WORK REQUEST: Please find all lines containing "diode" in the listing below and copy them.

━━━━━ DATA TO PROCESS

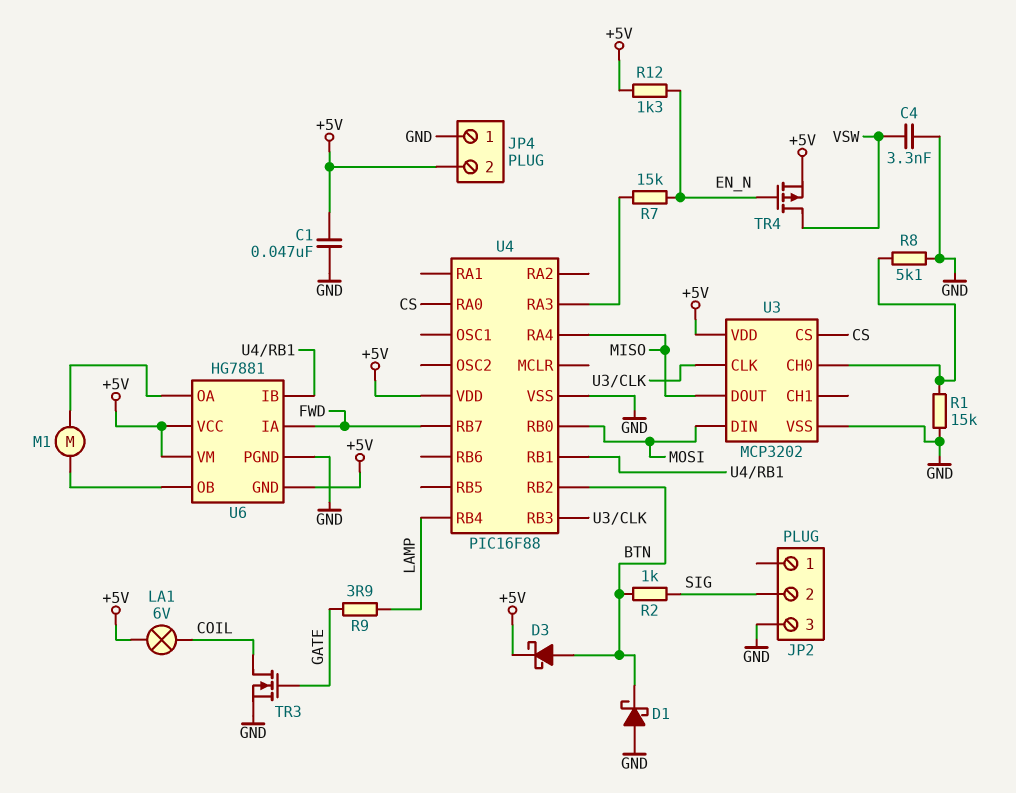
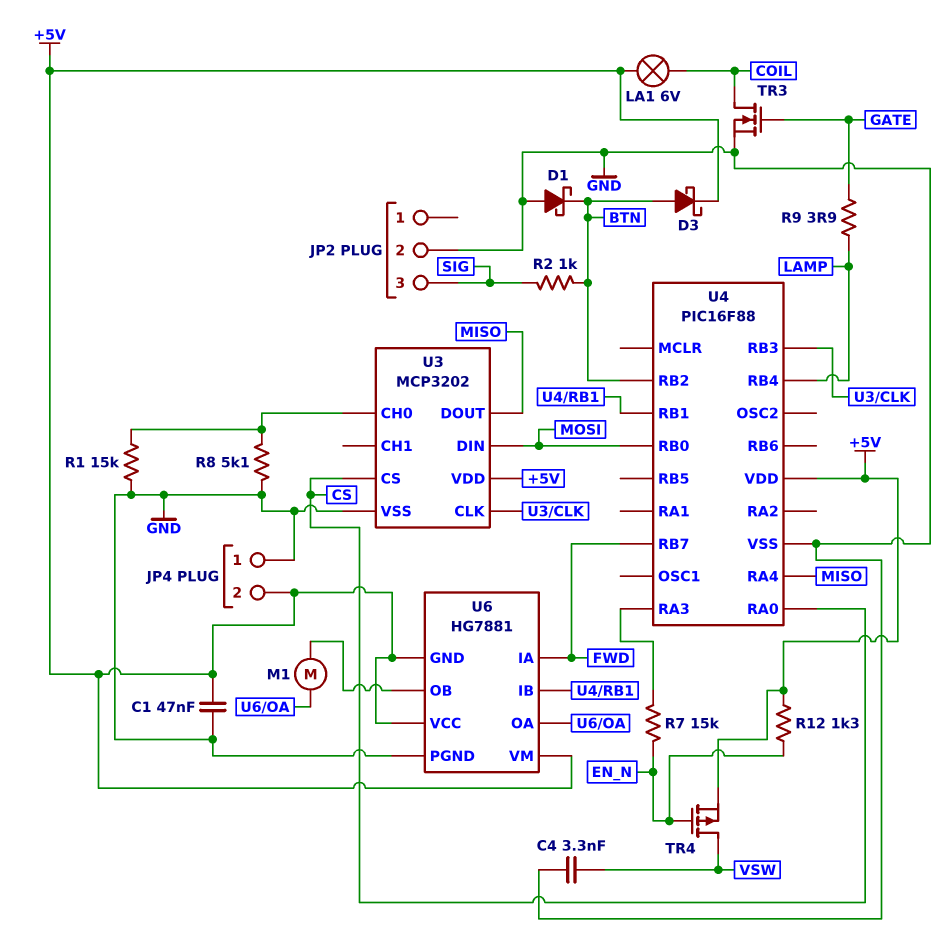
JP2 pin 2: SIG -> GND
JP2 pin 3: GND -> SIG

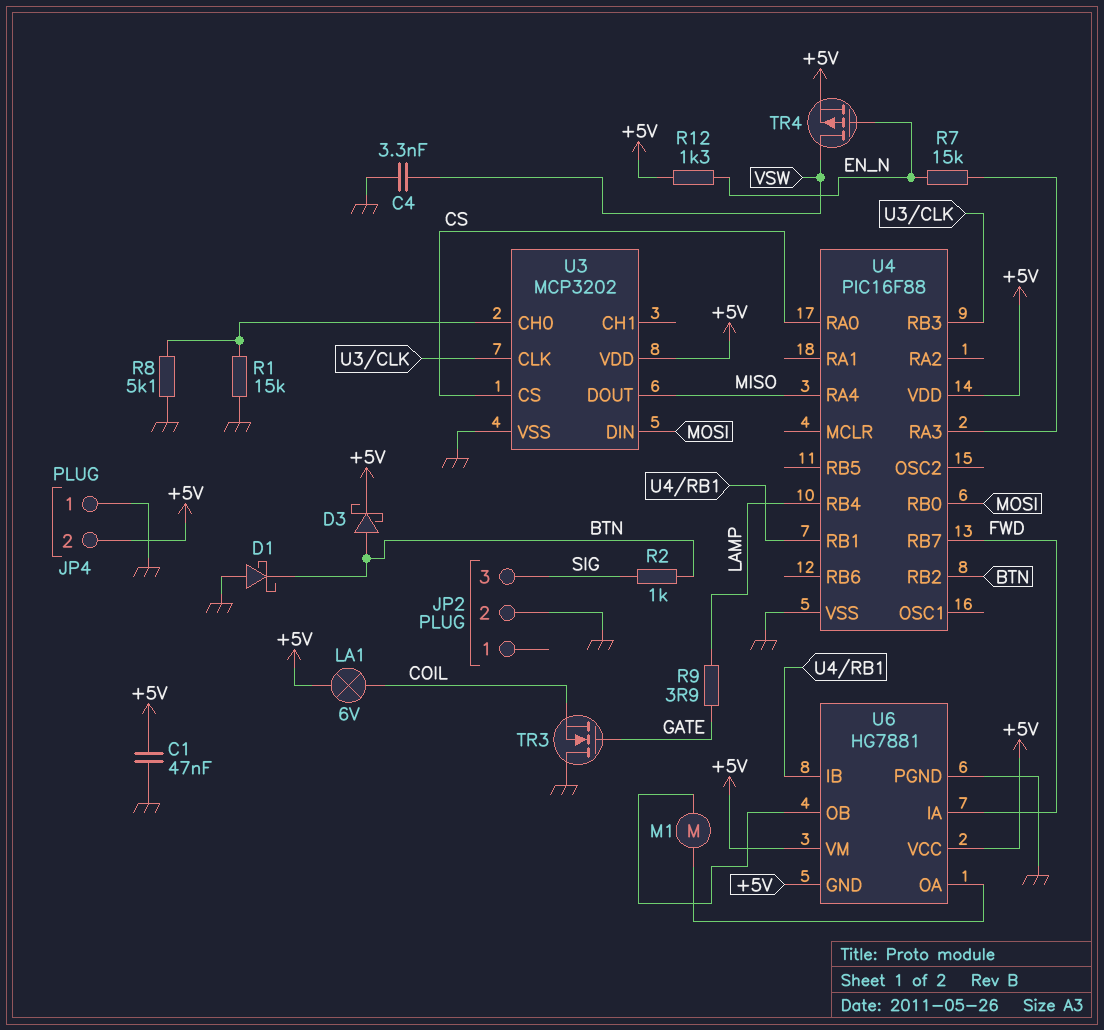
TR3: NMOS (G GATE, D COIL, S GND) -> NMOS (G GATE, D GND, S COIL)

━━━━━━━━━━
━━━━━ DATA TO PROCESS

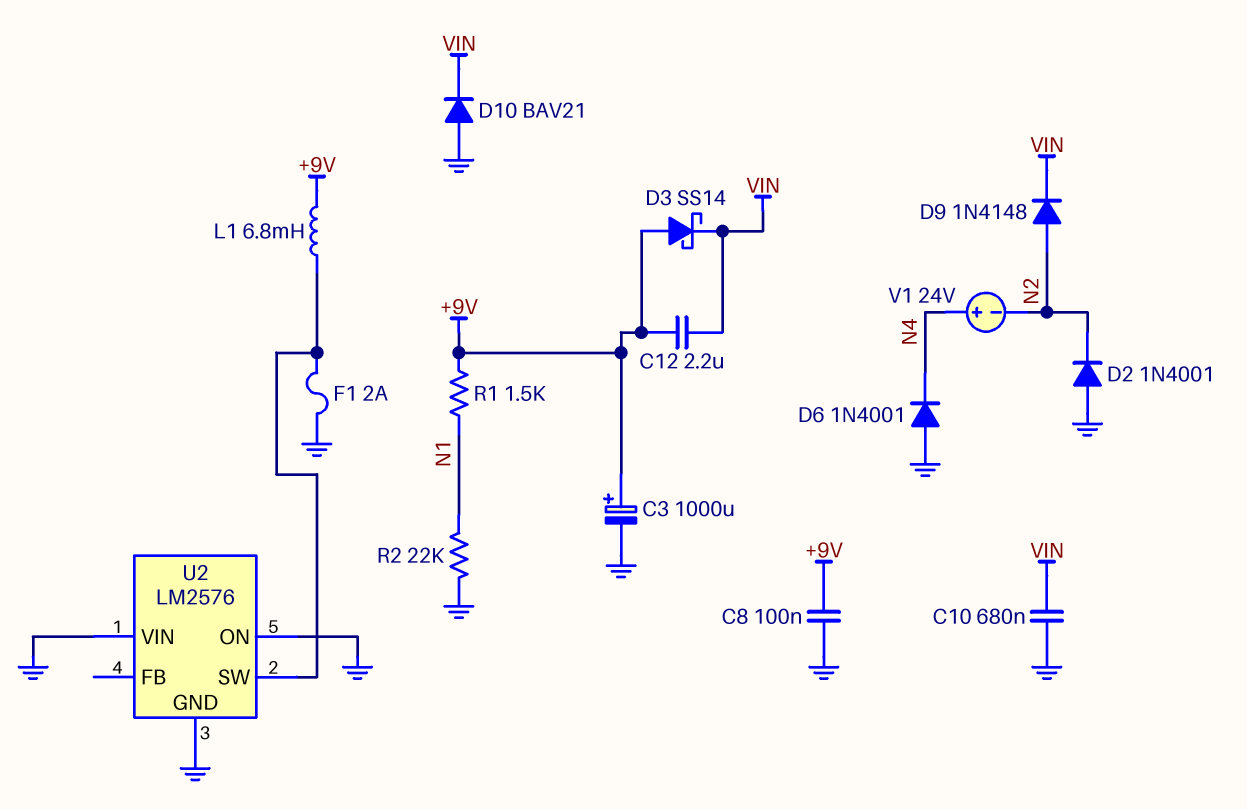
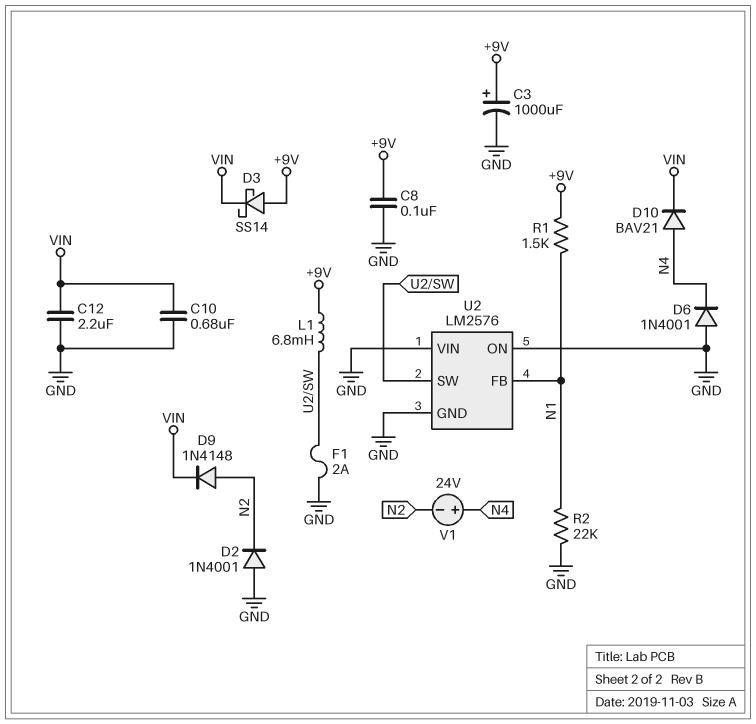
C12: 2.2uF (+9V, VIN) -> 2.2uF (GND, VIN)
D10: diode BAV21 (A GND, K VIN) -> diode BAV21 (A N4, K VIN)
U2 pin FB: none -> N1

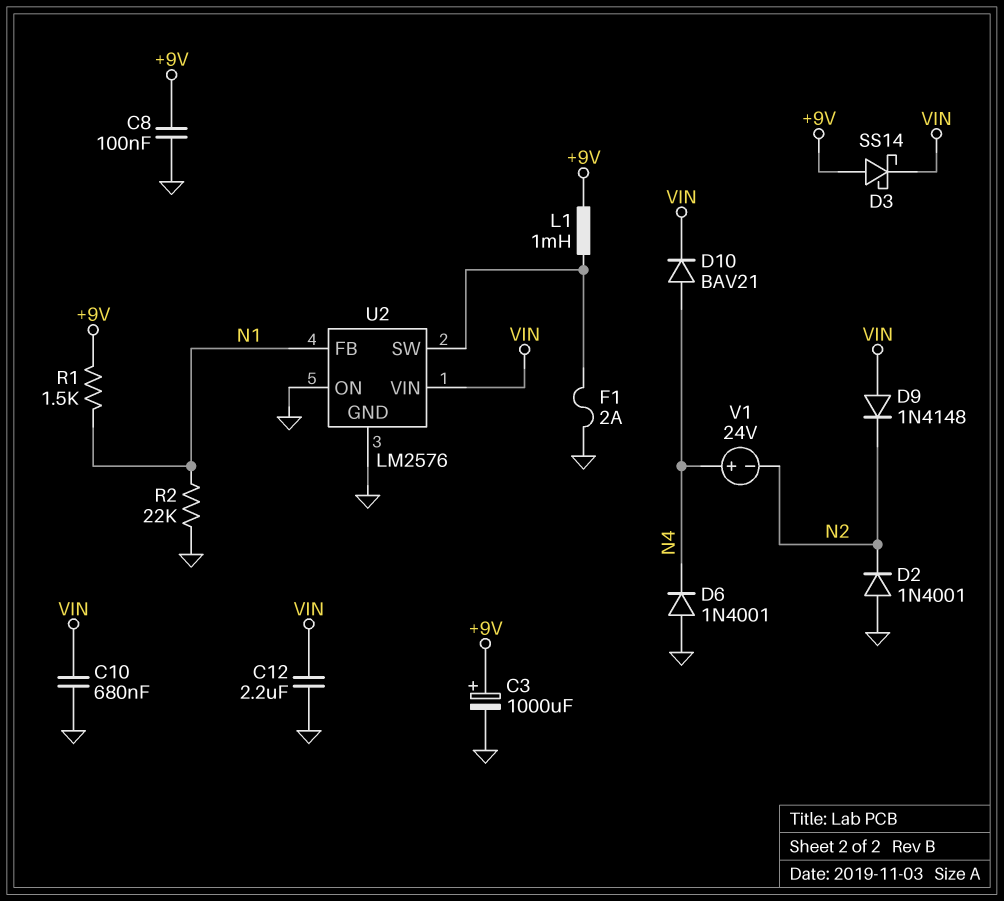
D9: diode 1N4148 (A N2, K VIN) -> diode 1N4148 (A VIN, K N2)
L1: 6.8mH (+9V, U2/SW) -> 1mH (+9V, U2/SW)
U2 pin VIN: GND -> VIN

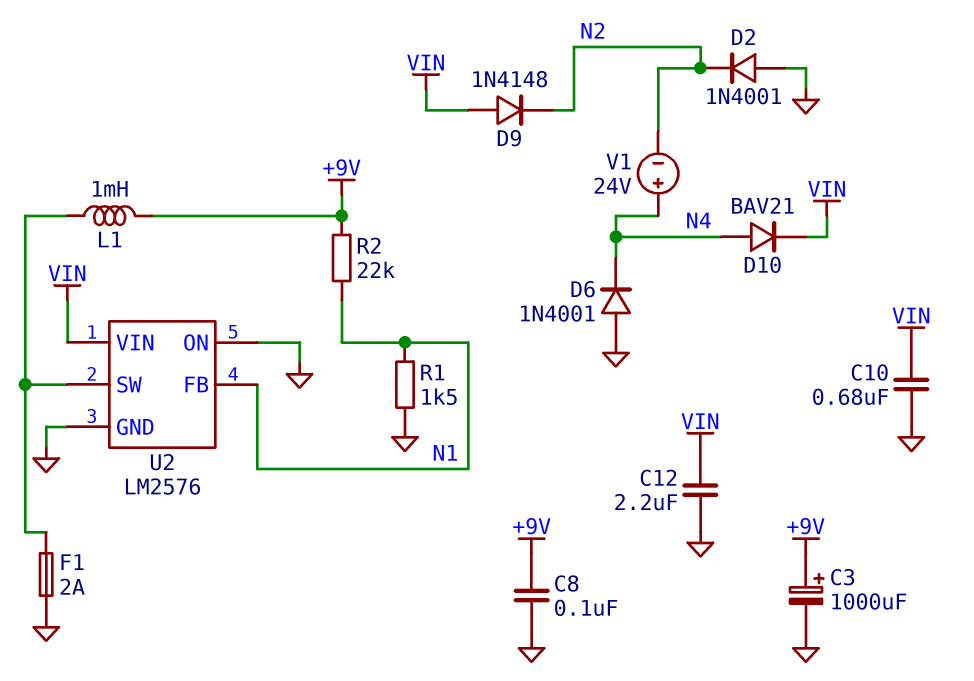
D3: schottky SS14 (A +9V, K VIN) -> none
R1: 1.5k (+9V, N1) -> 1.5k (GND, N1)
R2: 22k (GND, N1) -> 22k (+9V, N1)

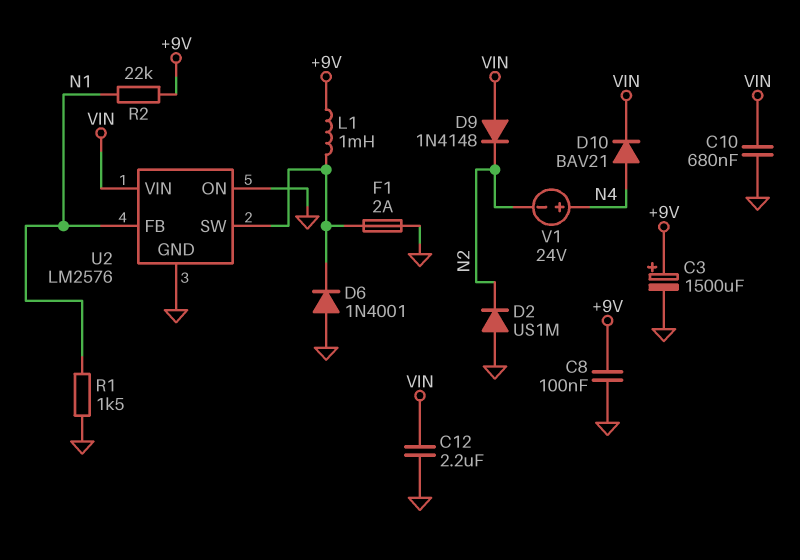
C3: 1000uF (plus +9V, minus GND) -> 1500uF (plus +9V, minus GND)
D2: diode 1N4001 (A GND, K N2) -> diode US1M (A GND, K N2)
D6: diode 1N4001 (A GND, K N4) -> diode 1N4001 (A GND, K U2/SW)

━━━━━━━━━━

SOLUTION TO THIS TASK:
D10: diode BAV21 (A GND, K VIN) -> diode BAV21 (A N4, K VIN)
D9: diode 1N4148 (A N2, K VIN) -> diode 1N4148 (A VIN, K N2)
D2: diode 1N4001 (A GND, K N2) -> diode US1M (A GND, K N2)
D6: diode 1N4001 (A GND, K N4) -> diode 1N4001 (A GND, K U2/SW)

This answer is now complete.